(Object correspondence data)
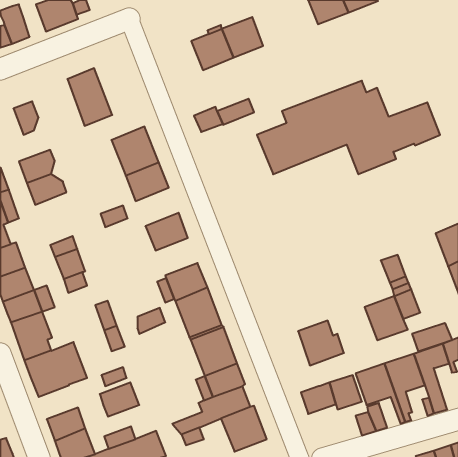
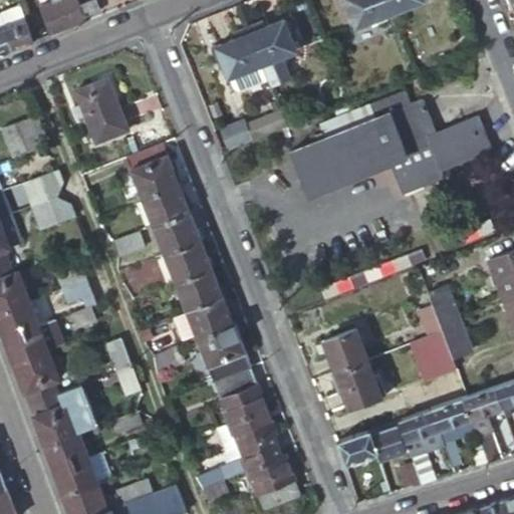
building: none -> [153,212,201,255]
building: none -> [175,268,222,310]
building: none -> [323,330,367,372]
building: [412,323,452,352] -> none
building: [100,382,139,417] -> [44,433,88,471]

▶ _What you need to do_: Retype the records above exactly, leaving every picture out of your copy.

▶ _Written response_:
building: none -> [153,212,201,255]
building: none -> [175,268,222,310]
building: none -> [323,330,367,372]
building: [412,323,452,352] -> none
building: [100,382,139,417] -> [44,433,88,471]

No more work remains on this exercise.